- PROVIDED INFORMATION
_ _ _ _ _ _ _

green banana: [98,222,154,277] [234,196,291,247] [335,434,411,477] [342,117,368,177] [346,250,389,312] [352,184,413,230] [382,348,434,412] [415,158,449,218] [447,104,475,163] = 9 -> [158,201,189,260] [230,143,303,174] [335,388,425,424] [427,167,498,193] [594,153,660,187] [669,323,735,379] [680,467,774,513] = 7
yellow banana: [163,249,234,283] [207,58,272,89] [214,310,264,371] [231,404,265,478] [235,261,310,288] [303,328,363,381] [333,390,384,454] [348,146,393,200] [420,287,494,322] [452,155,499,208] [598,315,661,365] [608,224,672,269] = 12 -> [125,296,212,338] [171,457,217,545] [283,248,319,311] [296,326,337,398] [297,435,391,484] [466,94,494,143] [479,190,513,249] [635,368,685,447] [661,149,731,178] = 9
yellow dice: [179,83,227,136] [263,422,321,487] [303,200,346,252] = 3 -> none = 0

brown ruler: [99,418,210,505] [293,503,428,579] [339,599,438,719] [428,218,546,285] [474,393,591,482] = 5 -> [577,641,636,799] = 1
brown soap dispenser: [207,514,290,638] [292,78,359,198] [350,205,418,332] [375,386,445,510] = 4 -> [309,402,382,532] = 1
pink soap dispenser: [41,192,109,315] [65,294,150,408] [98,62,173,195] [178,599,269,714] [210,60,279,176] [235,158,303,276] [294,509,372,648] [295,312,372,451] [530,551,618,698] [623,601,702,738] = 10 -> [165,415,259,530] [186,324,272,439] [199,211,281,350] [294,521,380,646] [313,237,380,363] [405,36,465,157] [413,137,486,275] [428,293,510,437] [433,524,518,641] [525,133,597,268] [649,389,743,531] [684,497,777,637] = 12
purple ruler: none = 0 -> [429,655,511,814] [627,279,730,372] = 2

_ _ _ _ _ _ _

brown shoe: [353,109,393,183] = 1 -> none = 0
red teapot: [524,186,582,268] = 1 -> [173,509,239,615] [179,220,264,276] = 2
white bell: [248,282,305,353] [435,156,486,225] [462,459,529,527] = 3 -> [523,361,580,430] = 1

_ _ _ _ _ _ _

Look above for the line holding "green banana: [98,222,154,277]" and the line holding "brown soap dispenser: [207,514,290,638]". Retype both, and every line between them, word for word and nothing else.

green banana: [98,222,154,277] [234,196,291,247] [335,434,411,477] [342,117,368,177] [346,250,389,312] [352,184,413,230] [382,348,434,412] [415,158,449,218] [447,104,475,163] = 9 -> [158,201,189,260] [230,143,303,174] [335,388,425,424] [427,167,498,193] [594,153,660,187] [669,323,735,379] [680,467,774,513] = 7
yellow banana: [163,249,234,283] [207,58,272,89] [214,310,264,371] [231,404,265,478] [235,261,310,288] [303,328,363,381] [333,390,384,454] [348,146,393,200] [420,287,494,322] [452,155,499,208] [598,315,661,365] [608,224,672,269] = 12 -> [125,296,212,338] [171,457,217,545] [283,248,319,311] [296,326,337,398] [297,435,391,484] [466,94,494,143] [479,190,513,249] [635,368,685,447] [661,149,731,178] = 9
yellow dice: [179,83,227,136] [263,422,321,487] [303,200,346,252] = 3 -> none = 0

brown ruler: [99,418,210,505] [293,503,428,579] [339,599,438,719] [428,218,546,285] [474,393,591,482] = 5 -> [577,641,636,799] = 1
brown soap dispenser: [207,514,290,638] [292,78,359,198] [350,205,418,332] [375,386,445,510] = 4 -> [309,402,382,532] = 1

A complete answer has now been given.